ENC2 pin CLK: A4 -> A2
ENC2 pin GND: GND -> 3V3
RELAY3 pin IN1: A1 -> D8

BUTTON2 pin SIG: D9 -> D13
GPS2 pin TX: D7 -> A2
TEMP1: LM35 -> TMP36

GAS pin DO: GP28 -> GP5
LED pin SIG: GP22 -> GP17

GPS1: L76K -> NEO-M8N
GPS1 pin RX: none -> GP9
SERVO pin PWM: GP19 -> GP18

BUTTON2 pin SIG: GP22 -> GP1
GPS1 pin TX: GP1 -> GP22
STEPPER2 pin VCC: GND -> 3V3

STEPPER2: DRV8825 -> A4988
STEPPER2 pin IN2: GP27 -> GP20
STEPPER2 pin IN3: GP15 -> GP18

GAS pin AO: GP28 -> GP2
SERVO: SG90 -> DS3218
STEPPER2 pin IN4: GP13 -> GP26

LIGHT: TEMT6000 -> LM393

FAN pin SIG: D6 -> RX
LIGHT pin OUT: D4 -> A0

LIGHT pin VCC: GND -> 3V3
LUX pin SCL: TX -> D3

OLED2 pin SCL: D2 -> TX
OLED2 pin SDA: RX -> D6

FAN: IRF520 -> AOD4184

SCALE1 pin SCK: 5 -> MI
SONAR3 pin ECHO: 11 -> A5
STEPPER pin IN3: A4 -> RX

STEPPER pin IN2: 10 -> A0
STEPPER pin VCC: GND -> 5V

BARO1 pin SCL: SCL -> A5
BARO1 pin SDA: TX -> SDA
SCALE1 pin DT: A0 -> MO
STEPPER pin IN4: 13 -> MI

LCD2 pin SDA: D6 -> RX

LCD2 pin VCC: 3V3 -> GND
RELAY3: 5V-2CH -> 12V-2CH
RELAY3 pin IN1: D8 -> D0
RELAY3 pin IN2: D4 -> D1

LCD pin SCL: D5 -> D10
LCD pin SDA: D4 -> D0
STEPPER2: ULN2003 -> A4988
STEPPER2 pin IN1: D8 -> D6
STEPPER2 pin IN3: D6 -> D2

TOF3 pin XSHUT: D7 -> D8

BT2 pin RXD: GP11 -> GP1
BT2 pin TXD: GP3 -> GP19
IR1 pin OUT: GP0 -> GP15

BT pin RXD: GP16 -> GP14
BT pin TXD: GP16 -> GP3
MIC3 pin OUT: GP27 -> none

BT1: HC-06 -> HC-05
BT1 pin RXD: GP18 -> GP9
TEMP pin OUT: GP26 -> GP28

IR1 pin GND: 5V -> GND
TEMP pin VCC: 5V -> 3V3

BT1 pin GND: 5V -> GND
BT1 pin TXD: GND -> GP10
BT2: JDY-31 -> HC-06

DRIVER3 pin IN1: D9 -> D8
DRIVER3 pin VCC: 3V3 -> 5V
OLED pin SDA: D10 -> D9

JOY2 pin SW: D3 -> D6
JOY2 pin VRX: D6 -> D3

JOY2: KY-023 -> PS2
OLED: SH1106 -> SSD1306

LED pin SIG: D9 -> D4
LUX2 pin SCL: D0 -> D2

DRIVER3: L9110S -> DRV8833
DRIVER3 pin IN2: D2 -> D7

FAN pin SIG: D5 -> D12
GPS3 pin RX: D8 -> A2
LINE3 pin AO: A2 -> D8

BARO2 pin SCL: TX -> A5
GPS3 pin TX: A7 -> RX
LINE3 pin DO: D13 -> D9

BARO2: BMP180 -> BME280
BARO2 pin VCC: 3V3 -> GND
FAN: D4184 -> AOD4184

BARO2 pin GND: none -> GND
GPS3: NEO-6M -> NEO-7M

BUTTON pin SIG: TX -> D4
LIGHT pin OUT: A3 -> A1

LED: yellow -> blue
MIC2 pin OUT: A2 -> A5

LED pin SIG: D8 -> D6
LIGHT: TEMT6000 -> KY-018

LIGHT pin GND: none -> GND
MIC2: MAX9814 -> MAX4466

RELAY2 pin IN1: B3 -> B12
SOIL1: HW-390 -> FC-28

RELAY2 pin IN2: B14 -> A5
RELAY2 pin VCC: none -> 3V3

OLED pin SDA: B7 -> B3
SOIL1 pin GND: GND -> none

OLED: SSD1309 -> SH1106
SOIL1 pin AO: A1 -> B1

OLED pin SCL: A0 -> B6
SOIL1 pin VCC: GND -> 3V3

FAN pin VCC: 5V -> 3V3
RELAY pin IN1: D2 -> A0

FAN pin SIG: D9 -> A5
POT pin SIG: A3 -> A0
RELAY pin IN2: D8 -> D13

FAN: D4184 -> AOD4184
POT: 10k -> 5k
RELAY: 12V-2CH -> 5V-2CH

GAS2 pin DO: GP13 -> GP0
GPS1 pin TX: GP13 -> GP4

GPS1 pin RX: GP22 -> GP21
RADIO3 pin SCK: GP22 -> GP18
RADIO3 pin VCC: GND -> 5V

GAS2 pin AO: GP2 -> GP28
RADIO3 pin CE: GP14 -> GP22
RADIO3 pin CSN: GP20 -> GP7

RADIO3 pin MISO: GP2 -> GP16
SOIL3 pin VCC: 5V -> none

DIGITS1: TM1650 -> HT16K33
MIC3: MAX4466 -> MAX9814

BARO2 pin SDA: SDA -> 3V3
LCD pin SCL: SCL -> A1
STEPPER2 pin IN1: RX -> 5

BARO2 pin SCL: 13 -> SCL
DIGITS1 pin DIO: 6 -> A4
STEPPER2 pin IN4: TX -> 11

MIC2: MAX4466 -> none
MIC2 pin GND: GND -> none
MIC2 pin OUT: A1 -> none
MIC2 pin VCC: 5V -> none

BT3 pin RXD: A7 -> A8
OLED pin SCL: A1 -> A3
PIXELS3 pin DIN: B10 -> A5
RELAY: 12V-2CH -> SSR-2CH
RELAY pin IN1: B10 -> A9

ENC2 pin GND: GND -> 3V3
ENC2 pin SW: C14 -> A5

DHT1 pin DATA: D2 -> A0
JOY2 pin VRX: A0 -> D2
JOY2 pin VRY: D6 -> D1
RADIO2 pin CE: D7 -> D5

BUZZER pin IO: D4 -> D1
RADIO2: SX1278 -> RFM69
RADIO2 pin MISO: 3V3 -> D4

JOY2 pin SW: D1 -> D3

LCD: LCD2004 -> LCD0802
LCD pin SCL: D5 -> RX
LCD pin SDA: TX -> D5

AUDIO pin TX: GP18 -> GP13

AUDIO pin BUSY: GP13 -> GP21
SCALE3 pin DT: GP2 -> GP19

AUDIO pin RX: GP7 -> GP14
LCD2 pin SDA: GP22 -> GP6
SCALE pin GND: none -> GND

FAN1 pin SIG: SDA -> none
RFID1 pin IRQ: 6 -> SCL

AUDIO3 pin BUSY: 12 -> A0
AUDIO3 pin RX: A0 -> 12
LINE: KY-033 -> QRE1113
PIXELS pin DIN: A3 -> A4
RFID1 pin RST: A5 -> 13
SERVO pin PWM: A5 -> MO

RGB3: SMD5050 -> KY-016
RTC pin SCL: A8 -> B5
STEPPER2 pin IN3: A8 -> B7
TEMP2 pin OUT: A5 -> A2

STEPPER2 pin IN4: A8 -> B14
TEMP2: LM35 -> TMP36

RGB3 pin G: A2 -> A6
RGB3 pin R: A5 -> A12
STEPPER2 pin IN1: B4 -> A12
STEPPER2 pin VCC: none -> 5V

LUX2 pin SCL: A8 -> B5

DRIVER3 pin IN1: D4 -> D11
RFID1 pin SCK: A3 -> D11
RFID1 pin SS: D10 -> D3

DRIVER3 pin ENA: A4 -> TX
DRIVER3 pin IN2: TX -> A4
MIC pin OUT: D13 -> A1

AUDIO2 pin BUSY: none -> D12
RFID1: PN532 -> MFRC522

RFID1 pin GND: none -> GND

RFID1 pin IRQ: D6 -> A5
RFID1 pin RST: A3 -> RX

Requirement:
The lines above starting at the one that contains "GPS3 pin RX: D8 -> A2" and ending at the one that contains "MIC2 pin OUT: A1 -> none" must be transcribed exactly, and no other lines may appear.

Answer to this problem:
GPS3 pin RX: D8 -> A2
LINE3 pin AO: A2 -> D8

BARO2 pin SCL: TX -> A5
GPS3 pin TX: A7 -> RX
LINE3 pin DO: D13 -> D9

BARO2: BMP180 -> BME280
BARO2 pin VCC: 3V3 -> GND
FAN: D4184 -> AOD4184

BARO2 pin GND: none -> GND
GPS3: NEO-6M -> NEO-7M

BUTTON pin SIG: TX -> D4
LIGHT pin OUT: A3 -> A1

LED: yellow -> blue
MIC2 pin OUT: A2 -> A5

LED pin SIG: D8 -> D6
LIGHT: TEMT6000 -> KY-018

LIGHT pin GND: none -> GND
MIC2: MAX9814 -> MAX4466

RELAY2 pin IN1: B3 -> B12
SOIL1: HW-390 -> FC-28

RELAY2 pin IN2: B14 -> A5
RELAY2 pin VCC: none -> 3V3

OLED pin SDA: B7 -> B3
SOIL1 pin GND: GND -> none

OLED: SSD1309 -> SH1106
SOIL1 pin AO: A1 -> B1

OLED pin SCL: A0 -> B6
SOIL1 pin VCC: GND -> 3V3

FAN pin VCC: 5V -> 3V3
RELAY pin IN1: D2 -> A0

FAN pin SIG: D9 -> A5
POT pin SIG: A3 -> A0
RELAY pin IN2: D8 -> D13

FAN: D4184 -> AOD4184
POT: 10k -> 5k
RELAY: 12V-2CH -> 5V-2CH

GAS2 pin DO: GP13 -> GP0
GPS1 pin TX: GP13 -> GP4

GPS1 pin RX: GP22 -> GP21
RADIO3 pin SCK: GP22 -> GP18
RADIO3 pin VCC: GND -> 5V

GAS2 pin AO: GP2 -> GP28
RADIO3 pin CE: GP14 -> GP22
RADIO3 pin CSN: GP20 -> GP7

RADIO3 pin MISO: GP2 -> GP16
SOIL3 pin VCC: 5V -> none

DIGITS1: TM1650 -> HT16K33
MIC3: MAX4466 -> MAX9814

BARO2 pin SDA: SDA -> 3V3
LCD pin SCL: SCL -> A1
STEPPER2 pin IN1: RX -> 5

BARO2 pin SCL: 13 -> SCL
DIGITS1 pin DIO: 6 -> A4
STEPPER2 pin IN4: TX -> 11

MIC2: MAX4466 -> none
MIC2 pin GND: GND -> none
MIC2 pin OUT: A1 -> none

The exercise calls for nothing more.